#### Task brief:
Below are the records. Count the lines containing the string "glasses", and reply with the number alone.

*** Data extract Section Begins ***

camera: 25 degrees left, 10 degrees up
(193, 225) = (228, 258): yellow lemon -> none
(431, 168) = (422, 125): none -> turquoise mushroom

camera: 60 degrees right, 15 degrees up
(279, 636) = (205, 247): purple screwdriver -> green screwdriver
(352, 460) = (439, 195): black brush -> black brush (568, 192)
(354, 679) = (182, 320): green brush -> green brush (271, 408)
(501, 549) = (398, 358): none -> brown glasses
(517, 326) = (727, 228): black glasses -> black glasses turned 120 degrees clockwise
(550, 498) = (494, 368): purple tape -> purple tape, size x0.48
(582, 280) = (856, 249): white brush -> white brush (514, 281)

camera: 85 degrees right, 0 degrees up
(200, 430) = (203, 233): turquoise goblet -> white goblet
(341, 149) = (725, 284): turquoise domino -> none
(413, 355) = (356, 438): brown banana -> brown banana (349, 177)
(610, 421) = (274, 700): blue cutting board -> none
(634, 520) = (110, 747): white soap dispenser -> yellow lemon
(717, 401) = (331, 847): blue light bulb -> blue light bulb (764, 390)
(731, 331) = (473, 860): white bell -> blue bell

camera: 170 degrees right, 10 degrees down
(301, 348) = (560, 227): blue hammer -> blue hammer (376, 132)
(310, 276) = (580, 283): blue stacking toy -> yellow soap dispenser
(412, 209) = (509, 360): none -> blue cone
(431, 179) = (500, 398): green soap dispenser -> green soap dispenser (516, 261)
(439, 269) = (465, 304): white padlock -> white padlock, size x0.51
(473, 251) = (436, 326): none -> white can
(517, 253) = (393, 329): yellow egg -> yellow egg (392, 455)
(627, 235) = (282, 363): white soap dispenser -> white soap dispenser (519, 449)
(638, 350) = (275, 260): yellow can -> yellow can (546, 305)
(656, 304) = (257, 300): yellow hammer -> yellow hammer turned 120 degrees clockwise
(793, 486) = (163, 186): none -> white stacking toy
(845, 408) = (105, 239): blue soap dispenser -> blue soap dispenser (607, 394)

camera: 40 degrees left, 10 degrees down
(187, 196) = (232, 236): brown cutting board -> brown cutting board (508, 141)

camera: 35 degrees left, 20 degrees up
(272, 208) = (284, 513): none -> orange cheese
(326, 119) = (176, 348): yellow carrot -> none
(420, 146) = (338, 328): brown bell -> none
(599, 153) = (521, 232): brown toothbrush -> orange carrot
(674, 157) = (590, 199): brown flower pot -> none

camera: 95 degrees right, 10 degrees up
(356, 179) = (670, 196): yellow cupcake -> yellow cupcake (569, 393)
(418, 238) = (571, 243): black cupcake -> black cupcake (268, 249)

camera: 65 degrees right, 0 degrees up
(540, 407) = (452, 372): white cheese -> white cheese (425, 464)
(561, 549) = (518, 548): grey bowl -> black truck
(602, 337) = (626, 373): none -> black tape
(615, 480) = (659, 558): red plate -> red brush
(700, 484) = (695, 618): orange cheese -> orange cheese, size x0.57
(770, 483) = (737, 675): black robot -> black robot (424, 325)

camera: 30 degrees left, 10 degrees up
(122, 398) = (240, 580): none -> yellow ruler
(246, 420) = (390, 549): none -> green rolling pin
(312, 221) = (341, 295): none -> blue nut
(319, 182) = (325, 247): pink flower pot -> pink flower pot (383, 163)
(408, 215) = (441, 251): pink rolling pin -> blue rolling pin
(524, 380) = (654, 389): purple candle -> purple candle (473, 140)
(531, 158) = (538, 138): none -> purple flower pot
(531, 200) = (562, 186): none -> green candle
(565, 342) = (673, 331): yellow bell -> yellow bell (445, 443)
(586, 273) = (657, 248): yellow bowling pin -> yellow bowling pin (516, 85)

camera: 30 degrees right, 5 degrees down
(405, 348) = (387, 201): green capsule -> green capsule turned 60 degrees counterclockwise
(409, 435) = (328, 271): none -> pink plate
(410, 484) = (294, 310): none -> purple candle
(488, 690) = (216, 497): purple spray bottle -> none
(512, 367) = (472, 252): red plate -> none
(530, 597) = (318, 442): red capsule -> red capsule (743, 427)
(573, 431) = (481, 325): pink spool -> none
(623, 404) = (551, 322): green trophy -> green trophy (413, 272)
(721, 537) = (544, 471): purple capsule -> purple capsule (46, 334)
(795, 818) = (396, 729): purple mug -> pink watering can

*** Data extract Section Ends ***

#### Your response:
2